→ **Instructions to follow**: The lines below starting at the line containing "blue pawn: 0 -> 1" and ending at the line containing "white pawn: 3 -> 1" are to be repeated exactly, with both ends kept and nothing else added.

→ **Records supplied**:
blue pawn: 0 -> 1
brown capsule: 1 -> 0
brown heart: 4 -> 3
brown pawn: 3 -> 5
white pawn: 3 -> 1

---

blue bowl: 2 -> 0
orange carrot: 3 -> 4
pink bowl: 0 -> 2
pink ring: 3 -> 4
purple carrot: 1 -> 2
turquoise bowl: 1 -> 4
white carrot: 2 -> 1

---

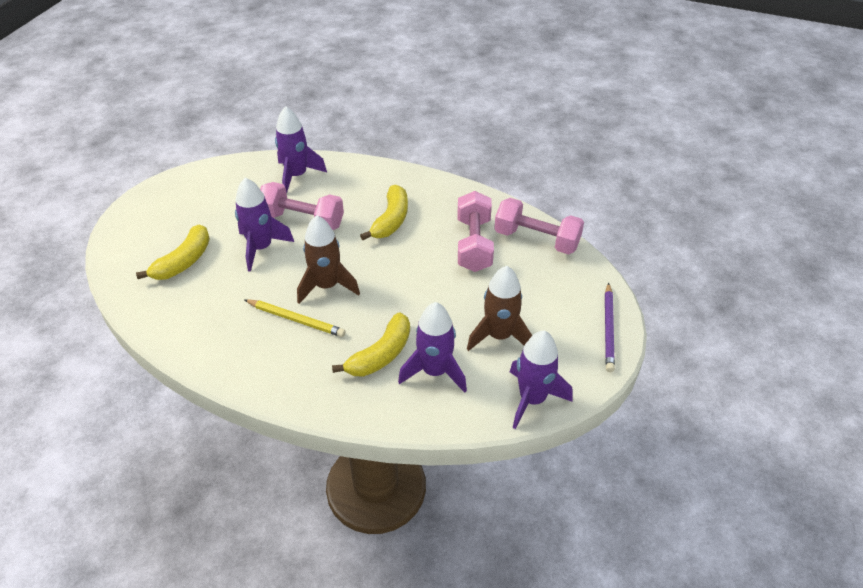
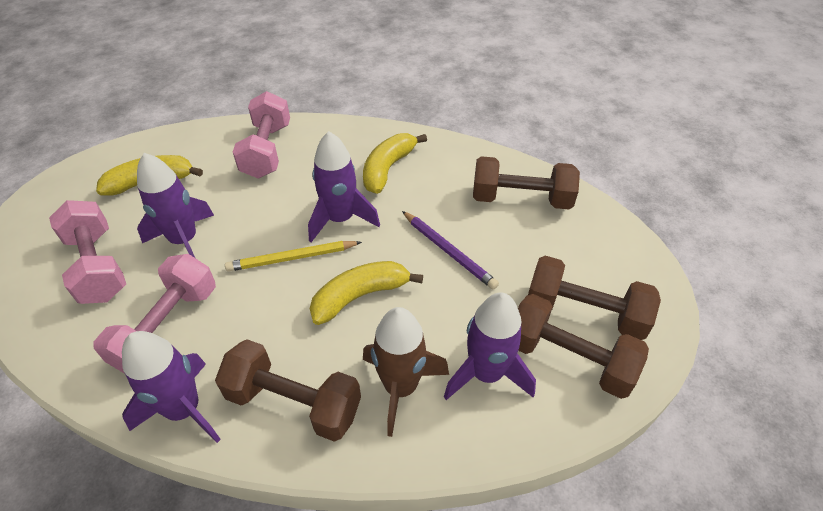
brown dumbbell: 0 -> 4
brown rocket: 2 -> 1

→ **Solution to the exercise**:
blue pawn: 0 -> 1
brown capsule: 1 -> 0
brown heart: 4 -> 3
brown pawn: 3 -> 5
white pawn: 3 -> 1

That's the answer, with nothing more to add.